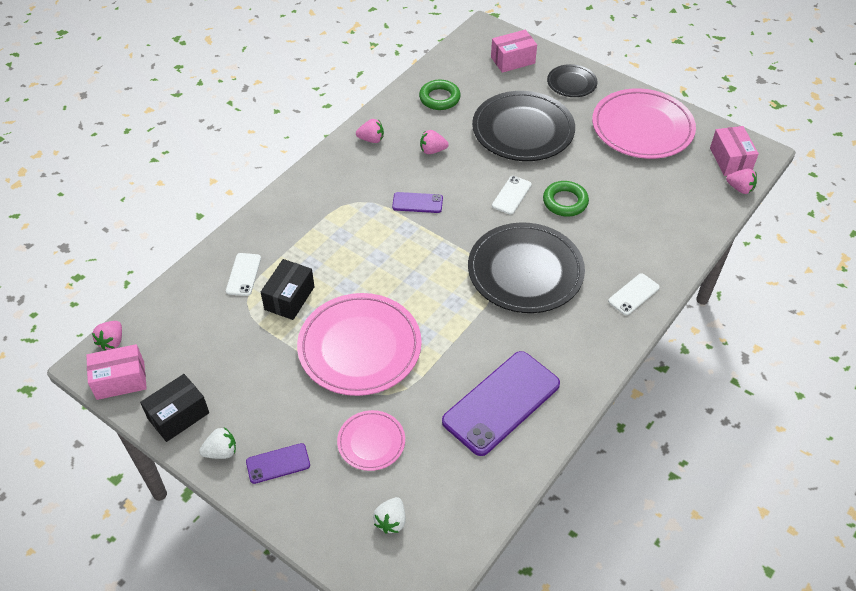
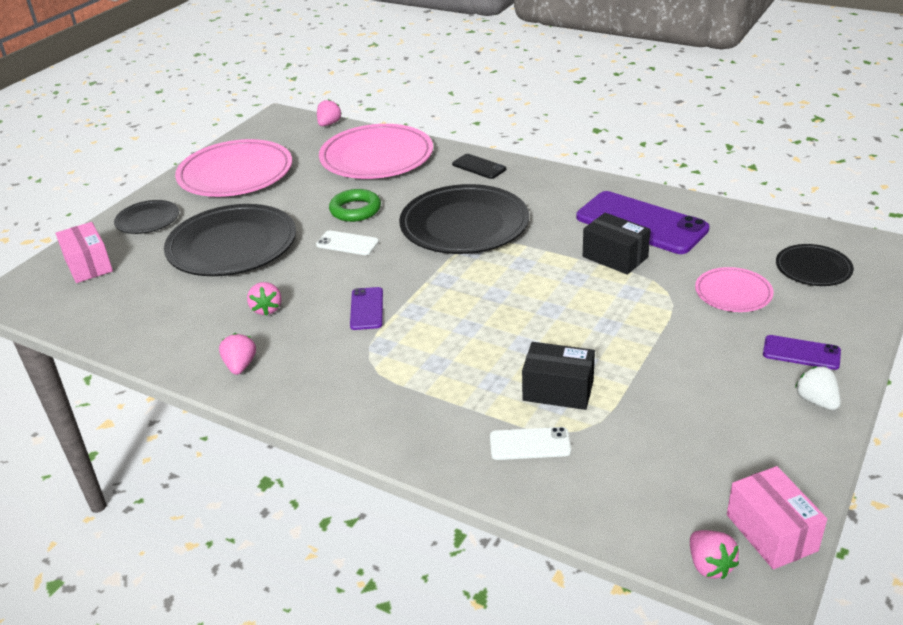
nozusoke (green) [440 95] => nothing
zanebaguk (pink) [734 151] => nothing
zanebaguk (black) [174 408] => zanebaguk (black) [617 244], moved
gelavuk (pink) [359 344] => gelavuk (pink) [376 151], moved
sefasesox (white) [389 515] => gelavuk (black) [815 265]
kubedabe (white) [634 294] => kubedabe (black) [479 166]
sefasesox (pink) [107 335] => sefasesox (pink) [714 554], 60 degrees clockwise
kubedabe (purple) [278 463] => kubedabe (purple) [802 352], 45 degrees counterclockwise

— WHAT YOU ARE ASKED TO DO —
Answer with one number, namely the count of lines in the entries that include the word "pink".

— TASK SOLUTION —
3